• [INSTRUCTIONS FOR THE TASK]:
Nothing in the data may be altered as it is transcribed.

--- EXTRACTED ENTRIES ---

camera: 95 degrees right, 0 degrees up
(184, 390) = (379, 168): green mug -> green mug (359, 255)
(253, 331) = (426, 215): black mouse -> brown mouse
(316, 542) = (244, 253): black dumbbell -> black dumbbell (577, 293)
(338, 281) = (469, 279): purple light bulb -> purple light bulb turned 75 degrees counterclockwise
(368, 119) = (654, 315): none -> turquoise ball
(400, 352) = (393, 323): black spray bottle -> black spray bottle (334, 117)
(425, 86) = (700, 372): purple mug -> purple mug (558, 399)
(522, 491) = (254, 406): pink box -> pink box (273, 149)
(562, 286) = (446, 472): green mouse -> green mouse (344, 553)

---

• [OUTPUT FOR THIS EXERCISE]:
camera: 95 degrees right, 0 degrees up
(184, 390) = (379, 168): green mug -> green mug (359, 255)
(253, 331) = (426, 215): black mouse -> brown mouse
(316, 542) = (244, 253): black dumbbell -> black dumbbell (577, 293)
(338, 281) = (469, 279): purple light bulb -> purple light bulb turned 75 degrees counterclockwise
(368, 119) = (654, 315): none -> turquoise ball
(400, 352) = (393, 323): black spray bottle -> black spray bottle (334, 117)
(425, 86) = (700, 372): purple mug -> purple mug (558, 399)
(522, 491) = (254, 406): pink box -> pink box (273, 149)
(562, 286) = (446, 472): green mouse -> green mouse (344, 553)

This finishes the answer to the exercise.